# Activity:
Transcribe the data underneath exactly. No images belong in your version.

# Data under study:
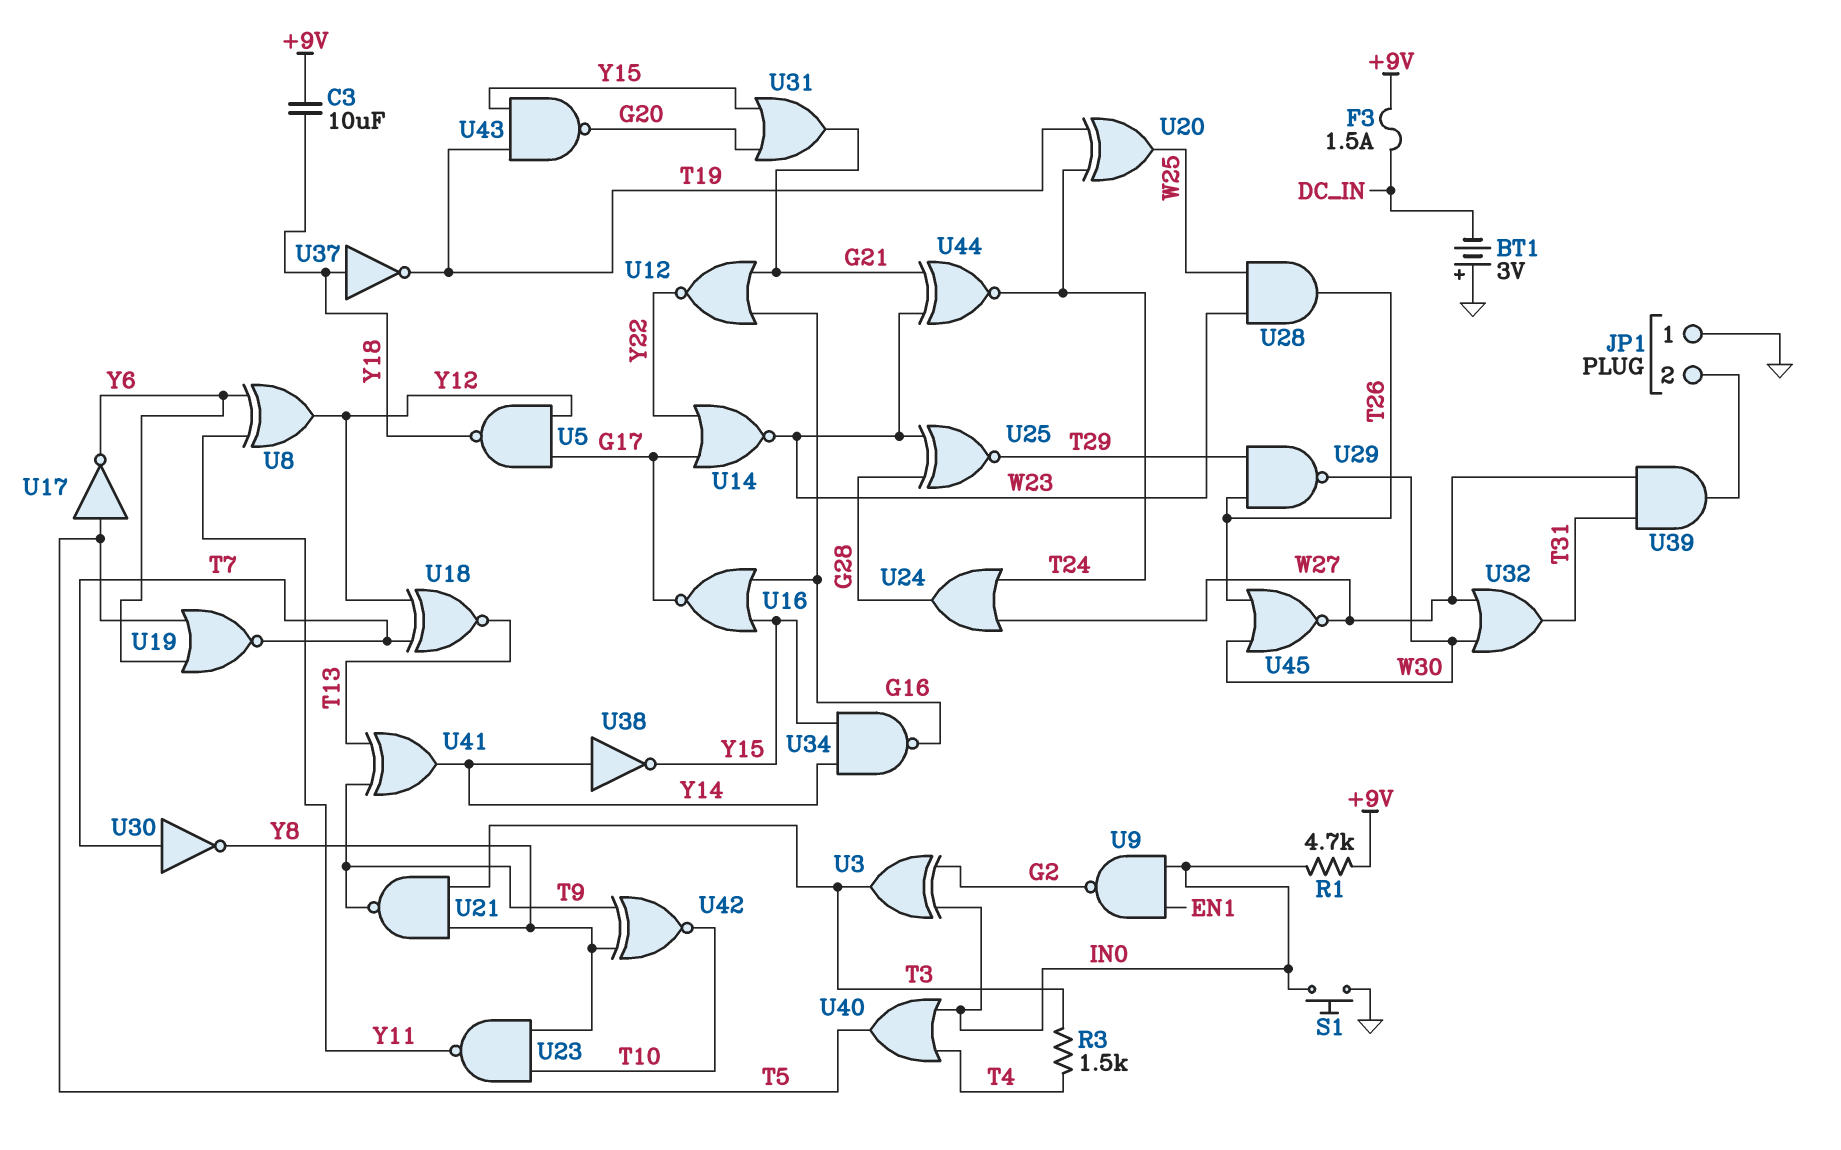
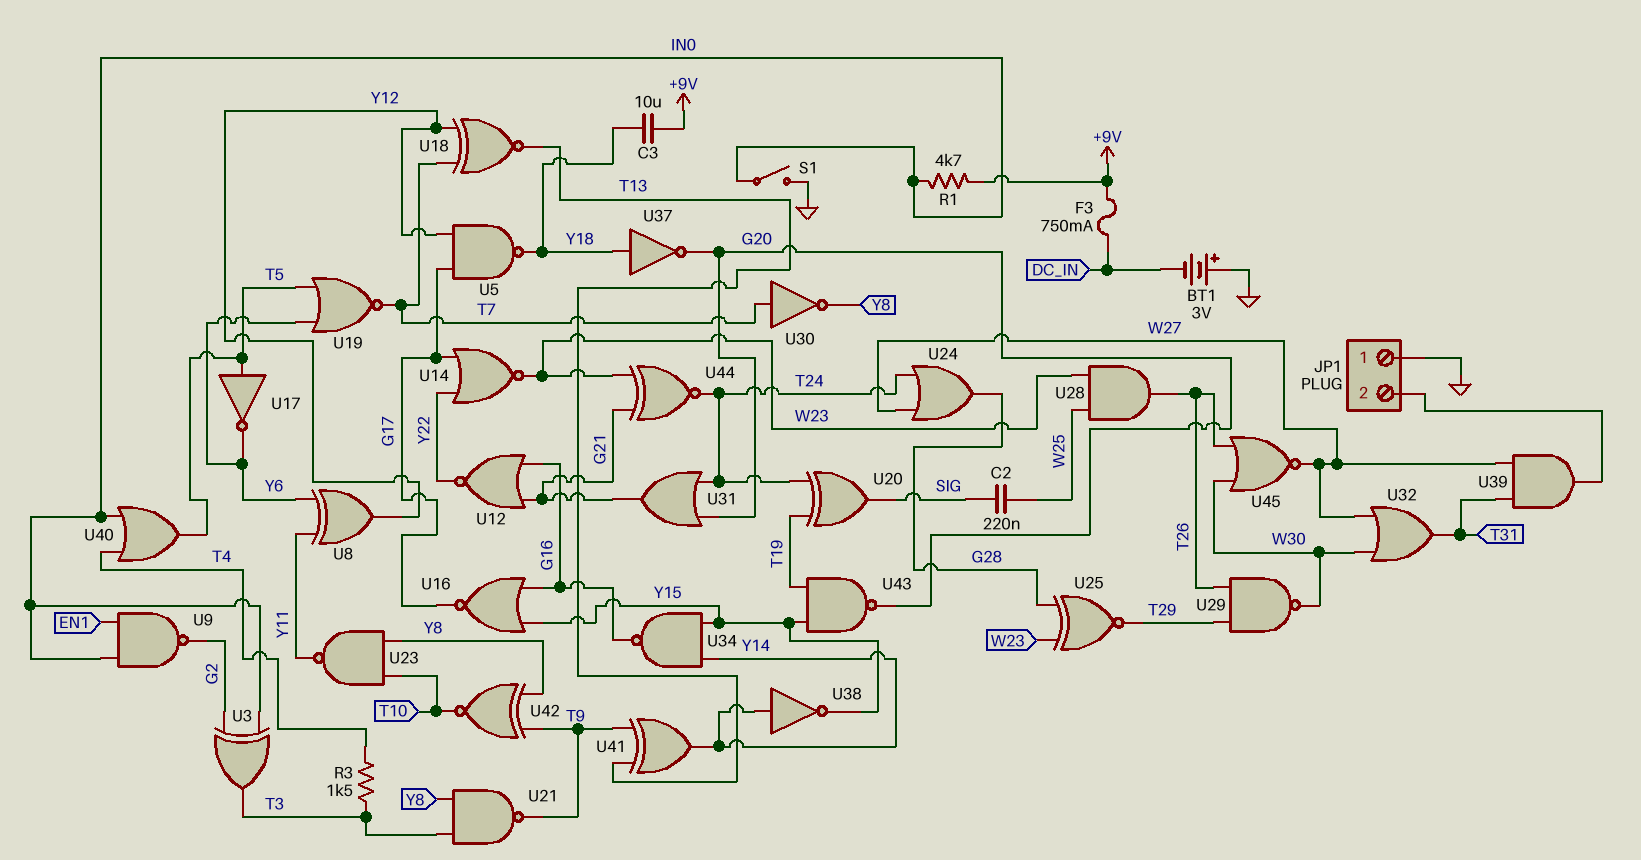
C2: none -> 220nF (SIG, W25)
F3: 1.5A (+9V, DC_IN) -> 750mA (+9V, DC_IN)
S1: button (GND, IN0) -> switch (GND, IN0)
U20: XOR (in T19, in T24, out W25) -> XOR (in T19, in T24, out SIG)
U31: OR (in G20, in Y15, out G21) -> OR (in G20, in T24, out G21)
U37: NOT (in Y18, out T19) -> NOT (in Y18, out G20)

# The answer:
C2: none -> 220nF (SIG, W25)
F3: 1.5A (+9V, DC_IN) -> 750mA (+9V, DC_IN)
S1: button (GND, IN0) -> switch (GND, IN0)
U20: XOR (in T19, in T24, out W25) -> XOR (in T19, in T24, out SIG)
U31: OR (in G20, in Y15, out G21) -> OR (in G20, in T24, out G21)
U37: NOT (in Y18, out T19) -> NOT (in Y18, out G20)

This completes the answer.